▶ **Data shown**:
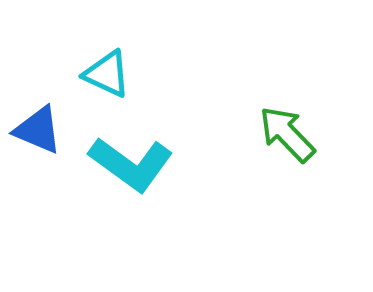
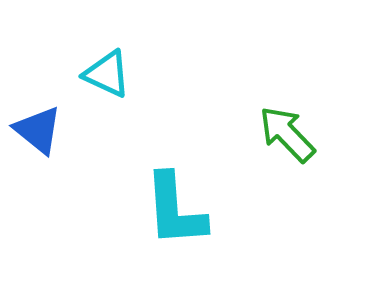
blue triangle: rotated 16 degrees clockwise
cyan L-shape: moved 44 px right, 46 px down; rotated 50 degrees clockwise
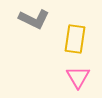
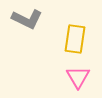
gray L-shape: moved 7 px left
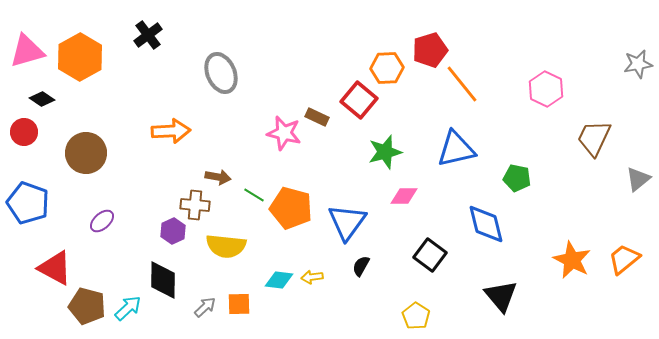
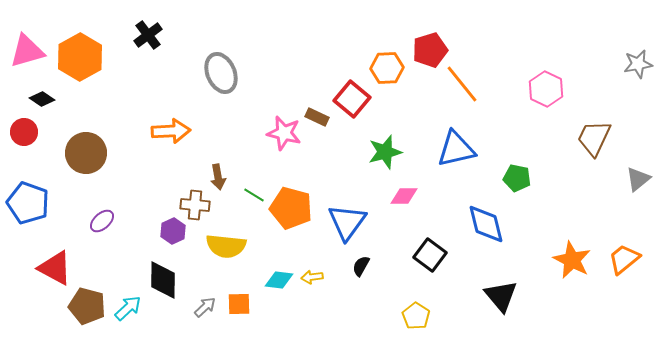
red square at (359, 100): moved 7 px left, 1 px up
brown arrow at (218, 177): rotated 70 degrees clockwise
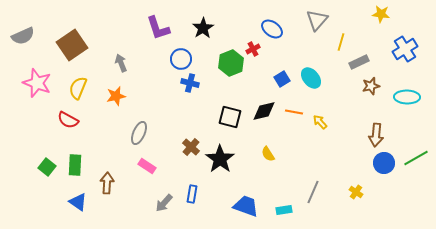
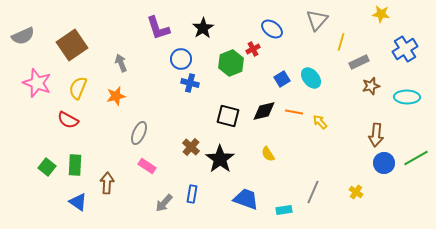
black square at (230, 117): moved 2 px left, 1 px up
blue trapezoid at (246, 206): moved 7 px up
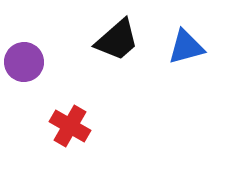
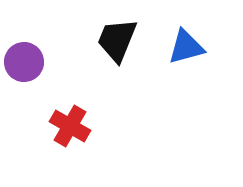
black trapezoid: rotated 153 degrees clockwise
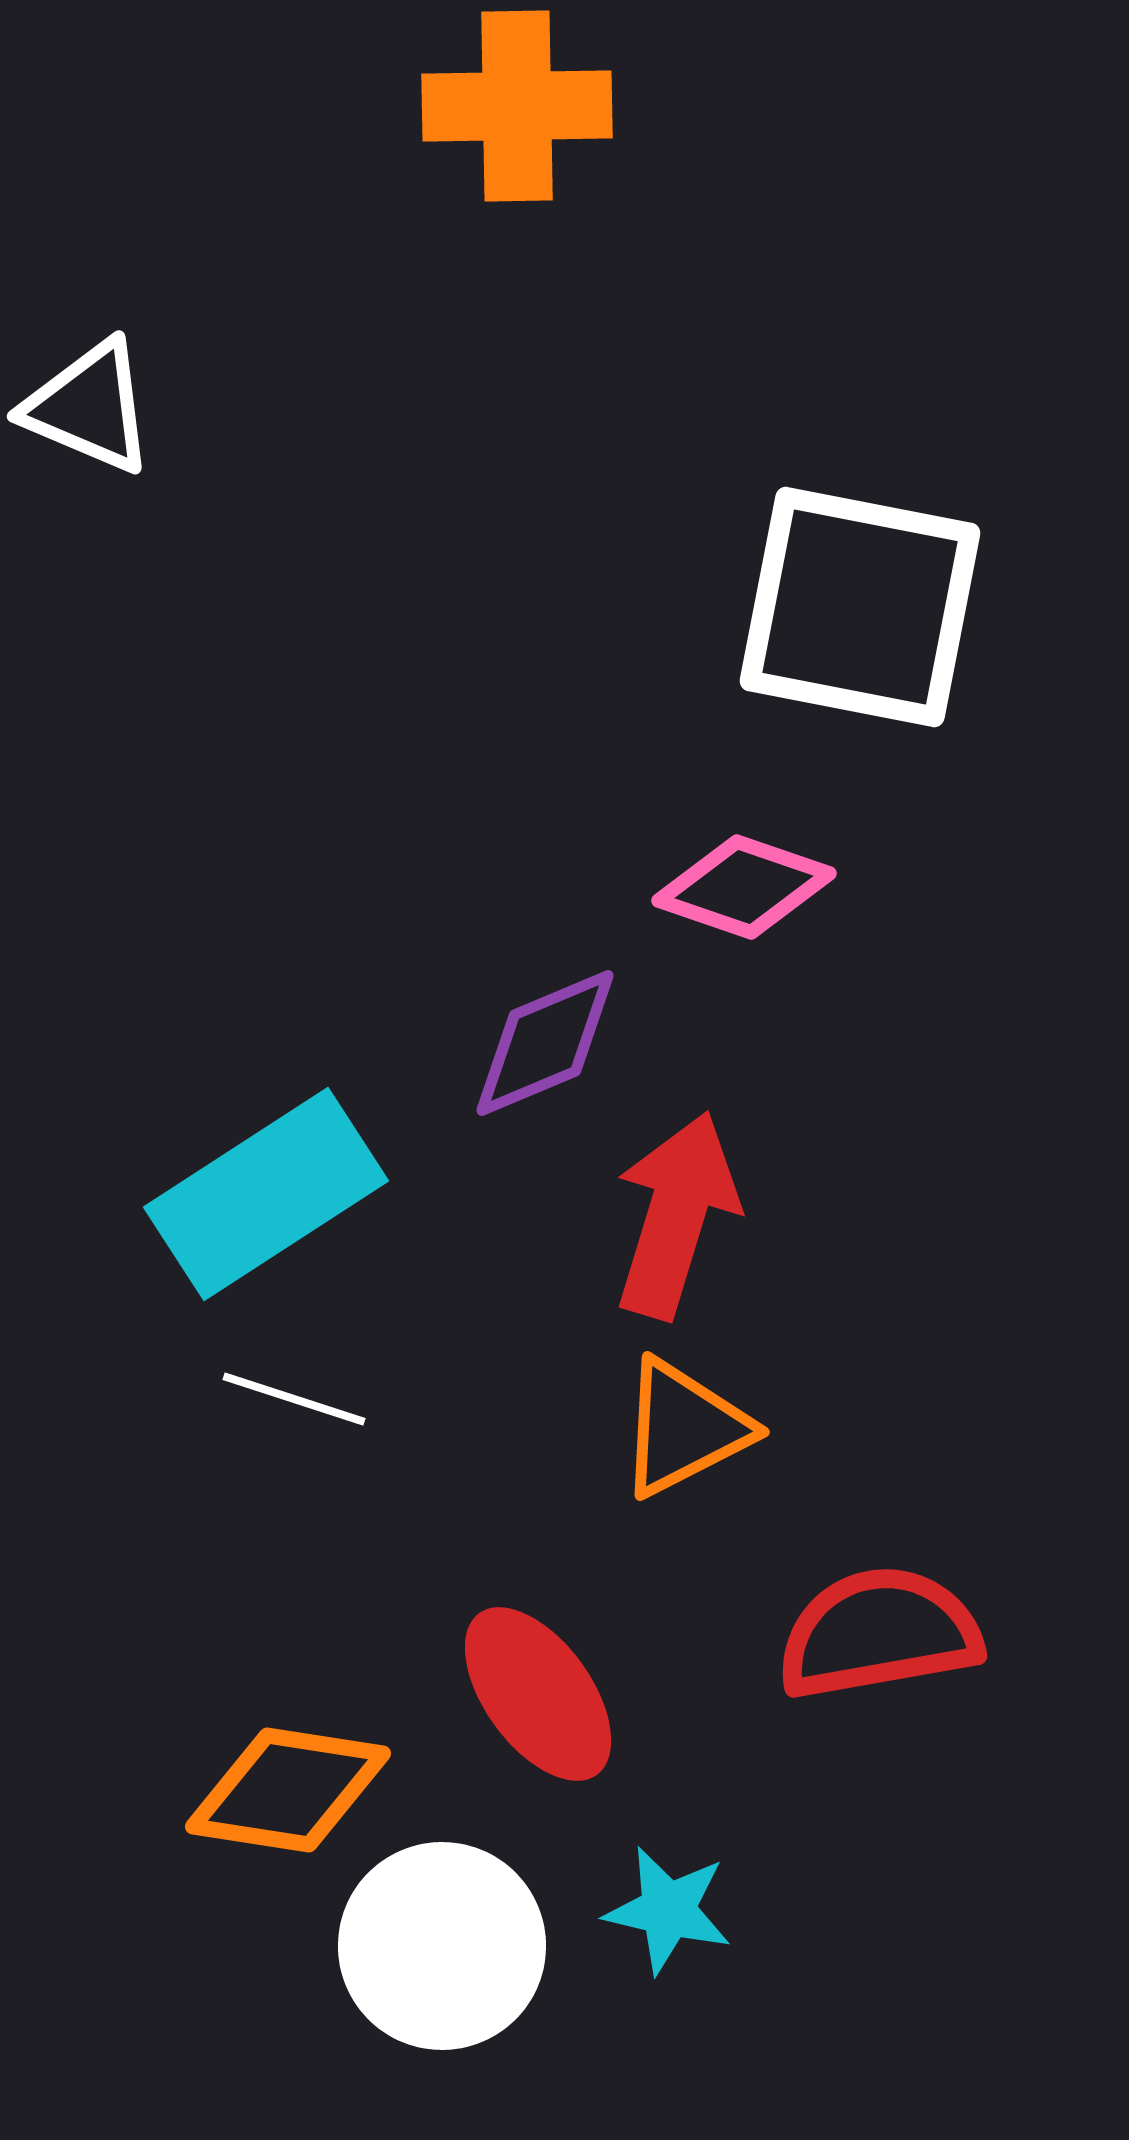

* * *

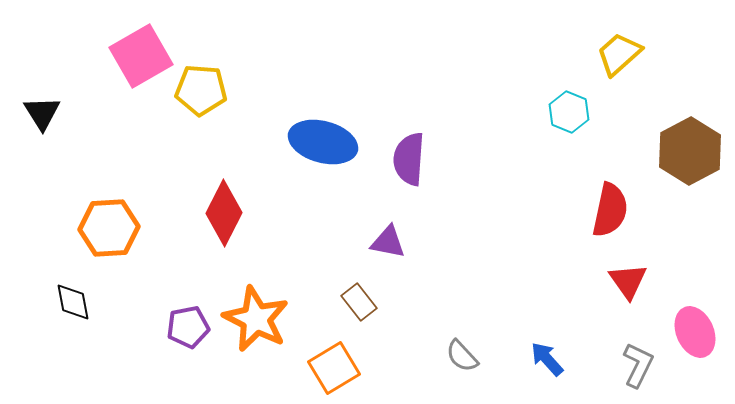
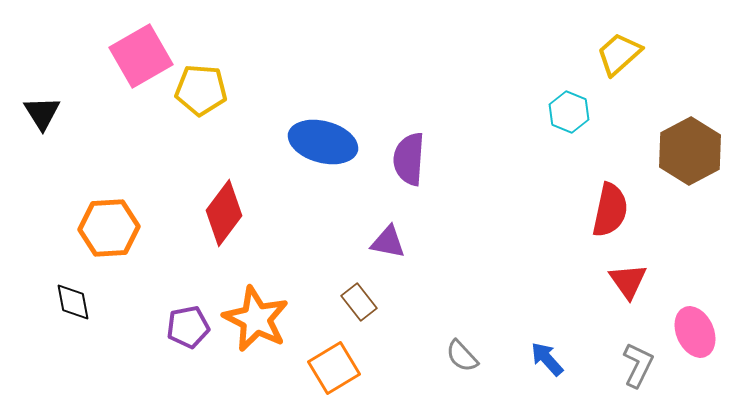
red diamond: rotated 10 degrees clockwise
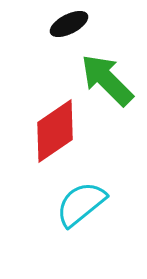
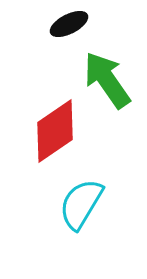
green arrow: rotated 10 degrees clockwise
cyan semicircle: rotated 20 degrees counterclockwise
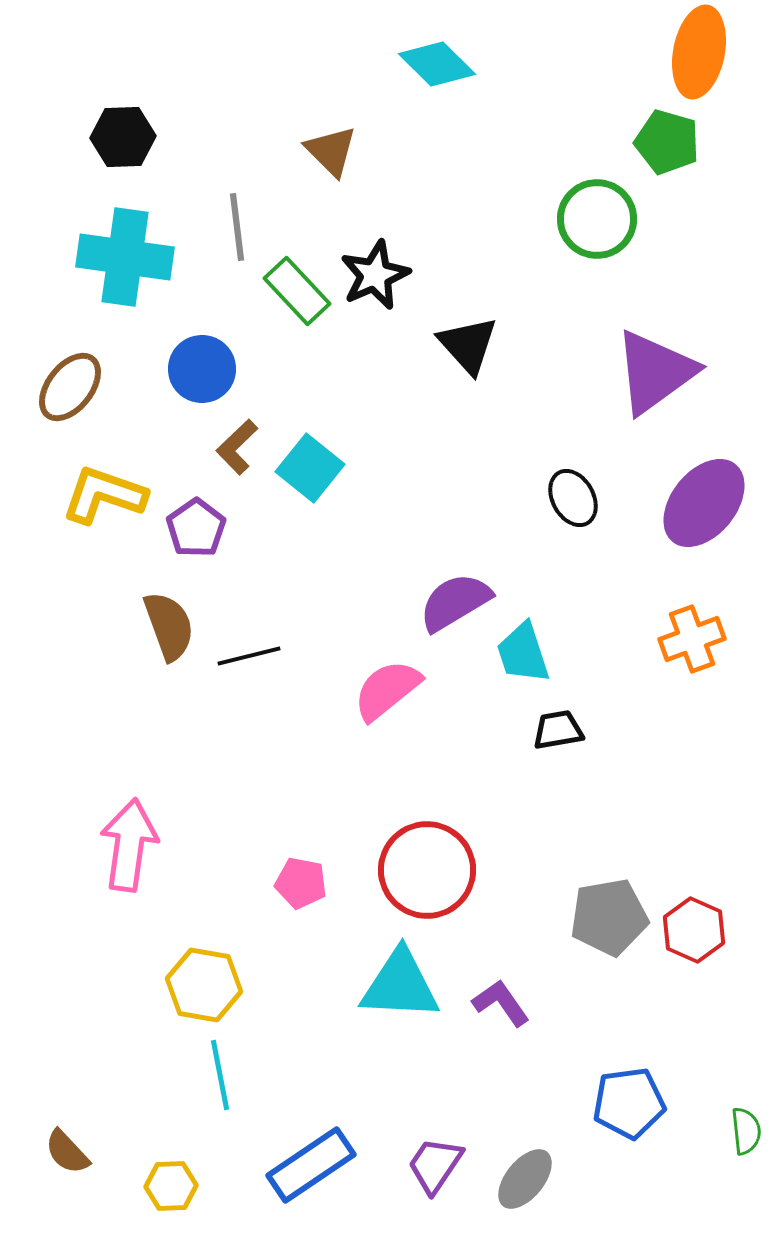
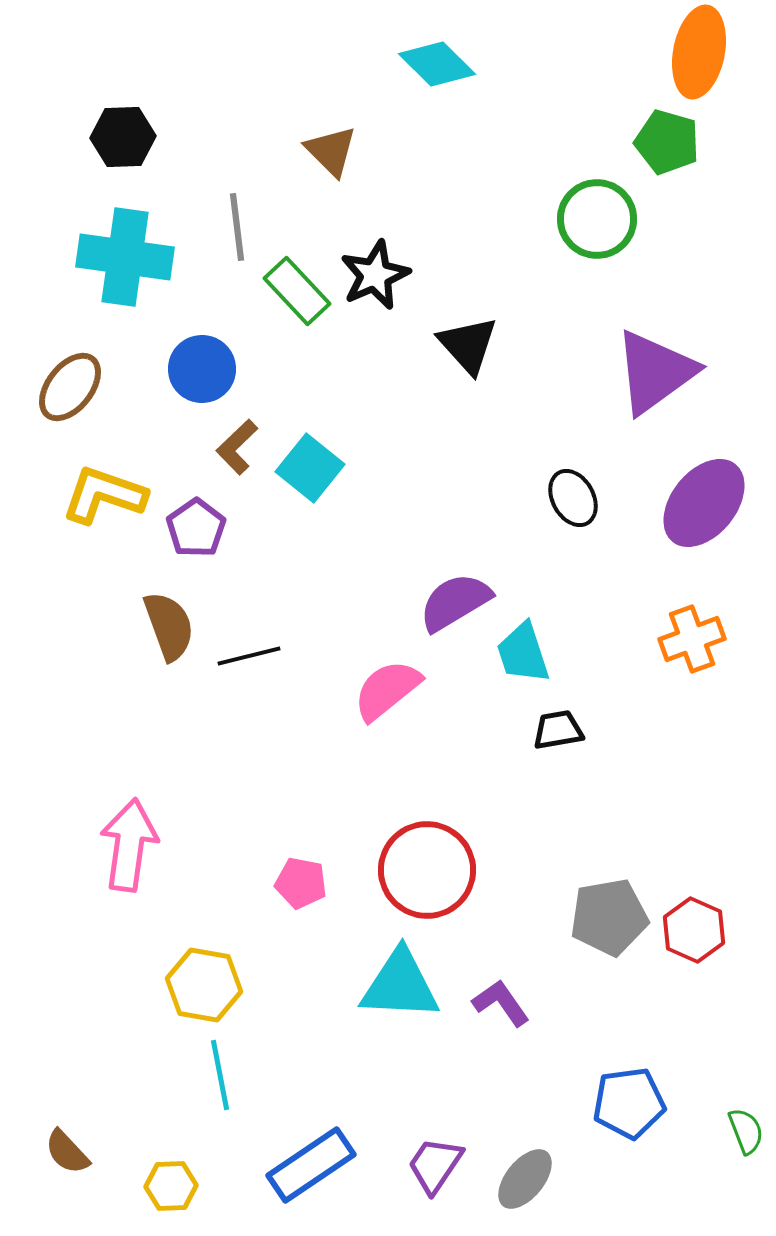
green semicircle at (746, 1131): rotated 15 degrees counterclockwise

==

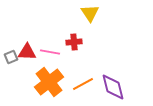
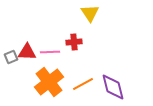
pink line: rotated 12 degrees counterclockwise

▶ **The task**: Given the listing above, repeat exactly the lines starting at the one with "cyan L-shape: moved" and ending at the one with "black trapezoid: rotated", inclusive, excluding pictures.

▶ **Your solution**:
cyan L-shape: moved 44 px right, 46 px down; rotated 50 degrees clockwise
gray L-shape: moved 7 px left
red square at (359, 100): moved 7 px left, 1 px up
brown arrow at (218, 177): rotated 70 degrees clockwise
black square at (230, 117): moved 2 px left, 1 px up
blue trapezoid at (246, 206): moved 7 px up
black trapezoid: rotated 153 degrees clockwise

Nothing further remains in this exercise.